_WHAT IS REQUIRED_
Only the lines below from the one containing "red cup: 1 -> 0" to the one containing "red trophy: 7 -> 10" should be repeated, both included and unchanged.

(SUPPLIED RECORDS)

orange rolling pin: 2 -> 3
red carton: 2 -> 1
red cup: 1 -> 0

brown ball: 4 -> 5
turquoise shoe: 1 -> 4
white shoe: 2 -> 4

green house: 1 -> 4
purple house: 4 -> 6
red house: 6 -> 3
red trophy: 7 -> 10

(End SUPPLIED RECORDS)
(SUPPLIED RECORDS)

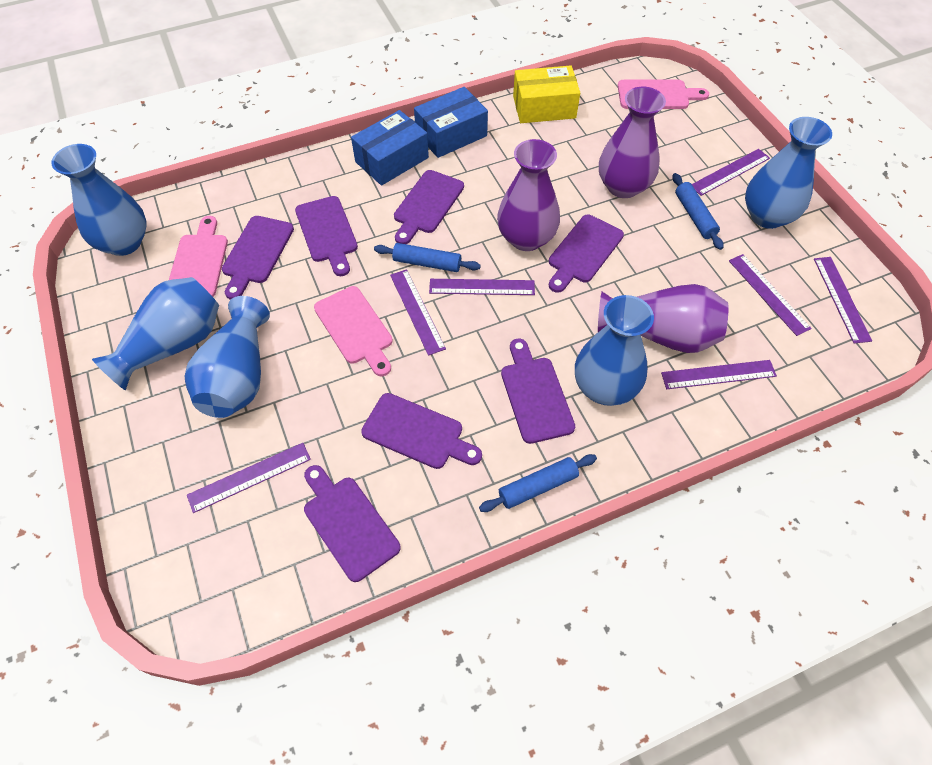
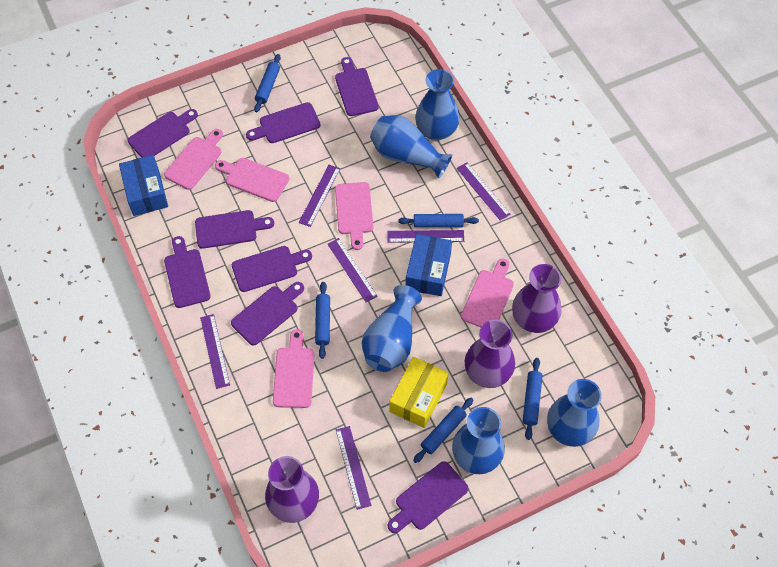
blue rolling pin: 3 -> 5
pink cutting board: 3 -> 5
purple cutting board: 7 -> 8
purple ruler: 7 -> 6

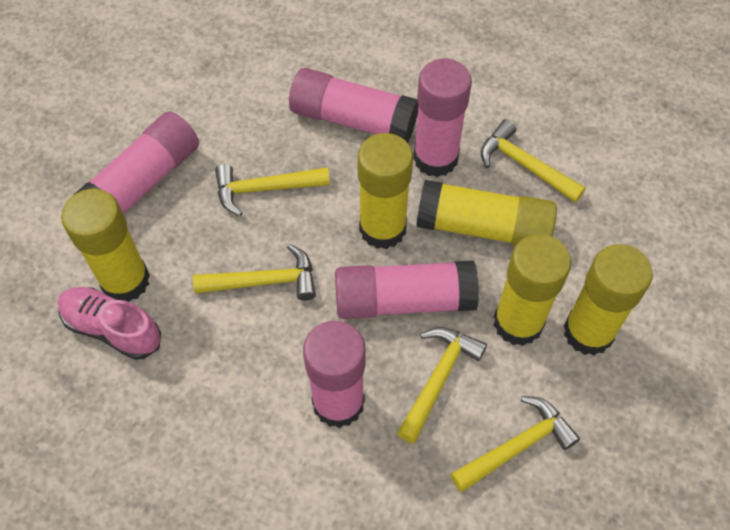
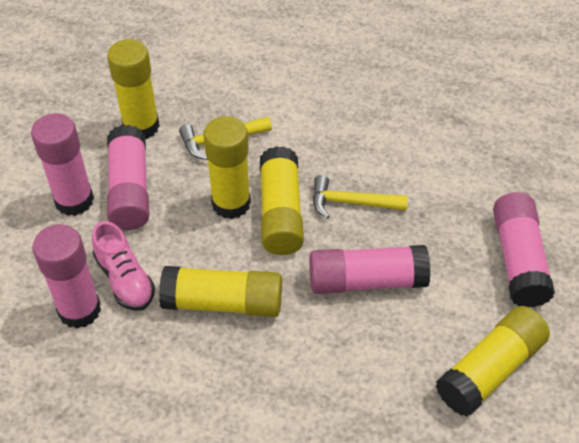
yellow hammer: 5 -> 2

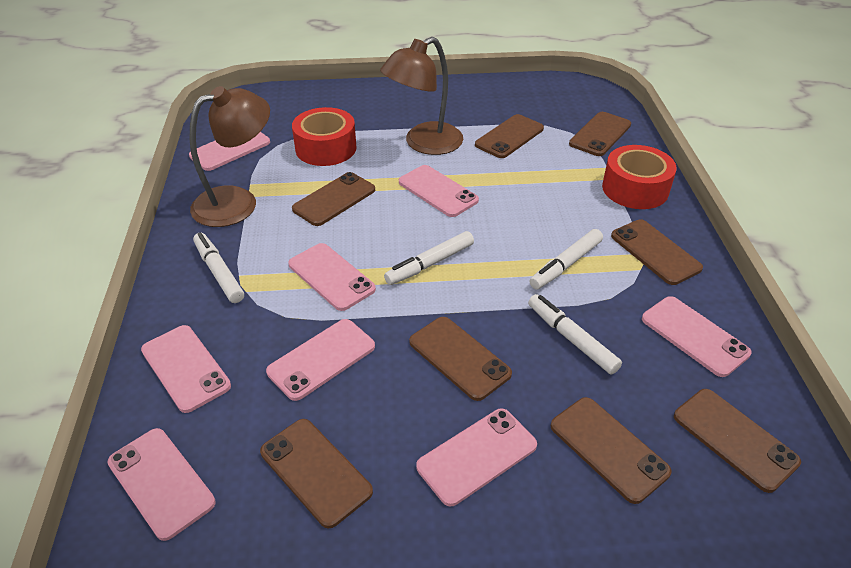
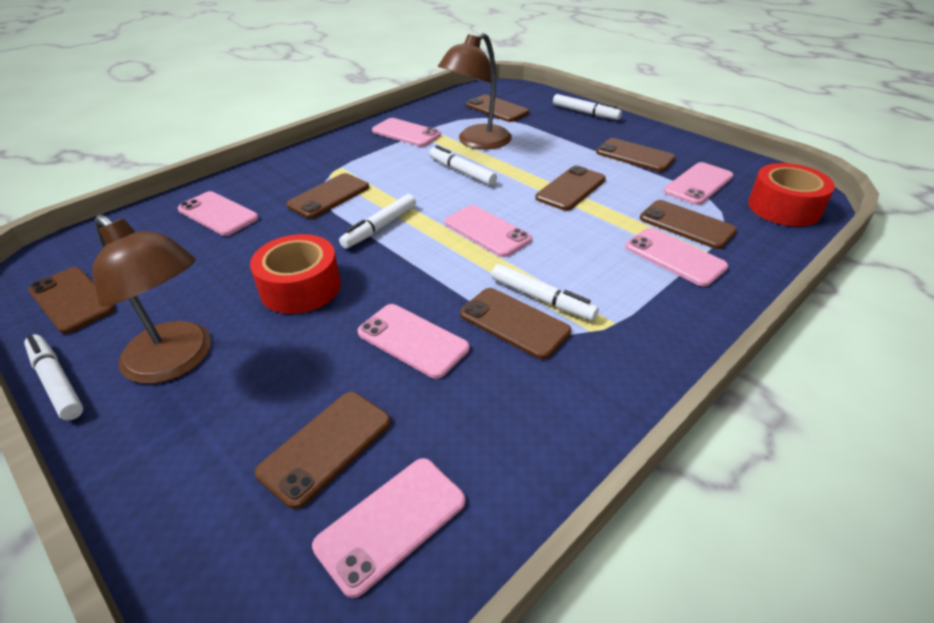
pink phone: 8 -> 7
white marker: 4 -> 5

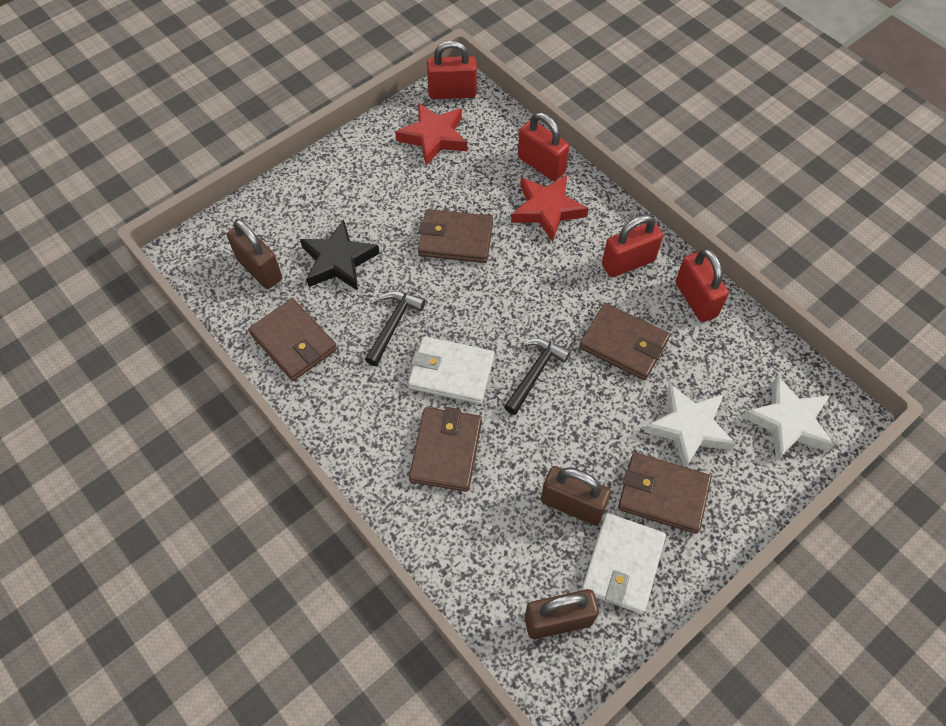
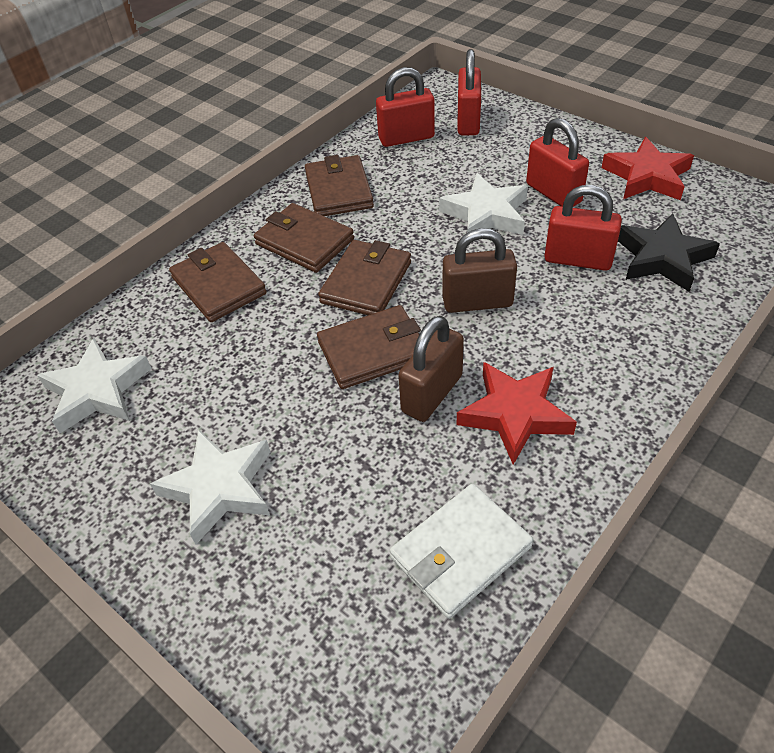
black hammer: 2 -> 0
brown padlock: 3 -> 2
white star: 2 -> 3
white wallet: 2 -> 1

(End SUPPLIED RECORDS)
(SUPPLIED RECORDS)

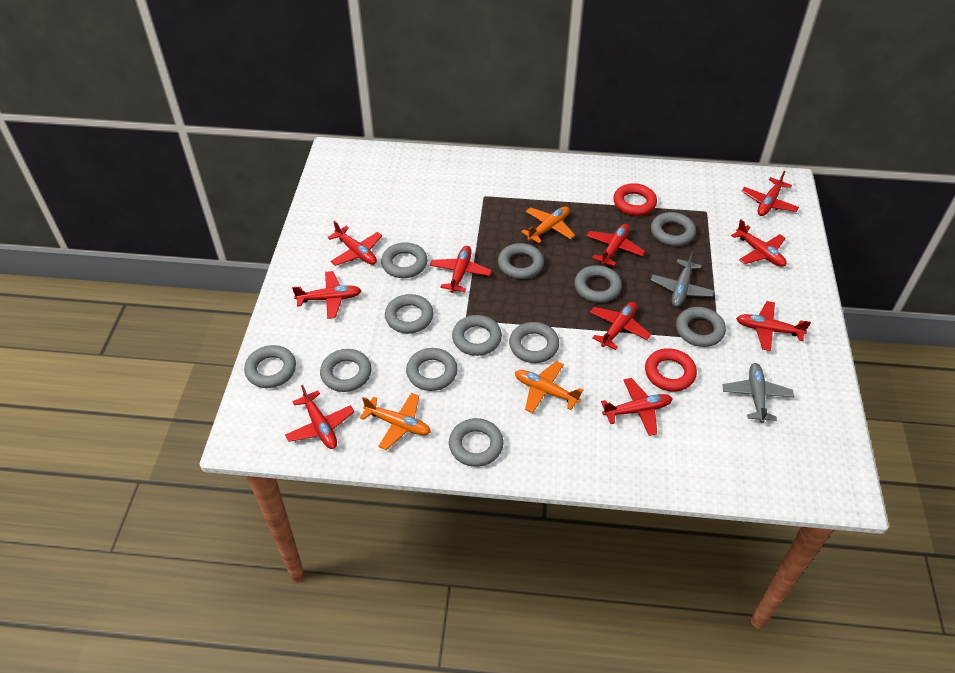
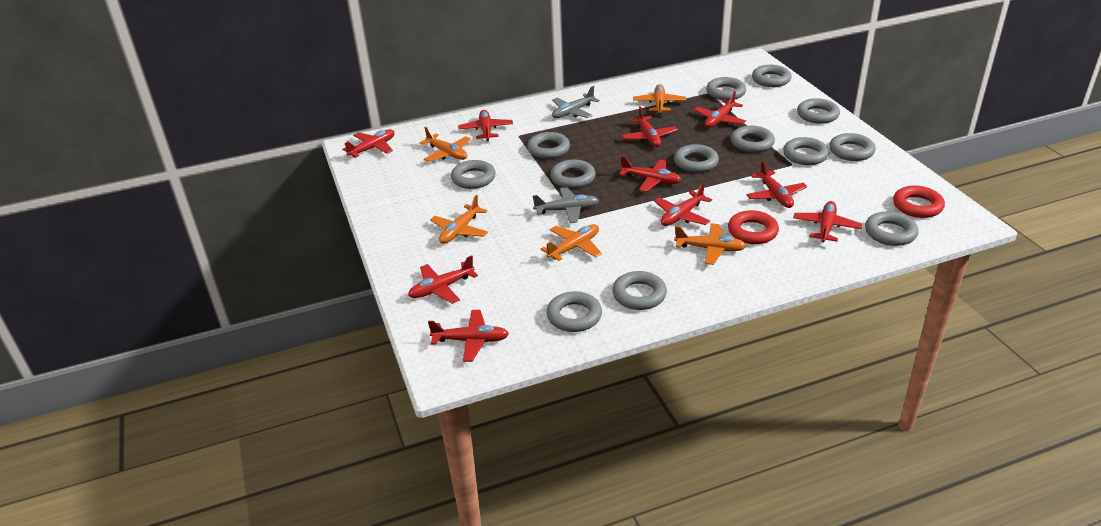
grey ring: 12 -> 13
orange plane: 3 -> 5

(End SUPPLIED RECORDS)

_ANSWER BELOW_
red cup: 1 -> 0

brown ball: 4 -> 5
turquoise shoe: 1 -> 4
white shoe: 2 -> 4

green house: 1 -> 4
purple house: 4 -> 6
red house: 6 -> 3
red trophy: 7 -> 10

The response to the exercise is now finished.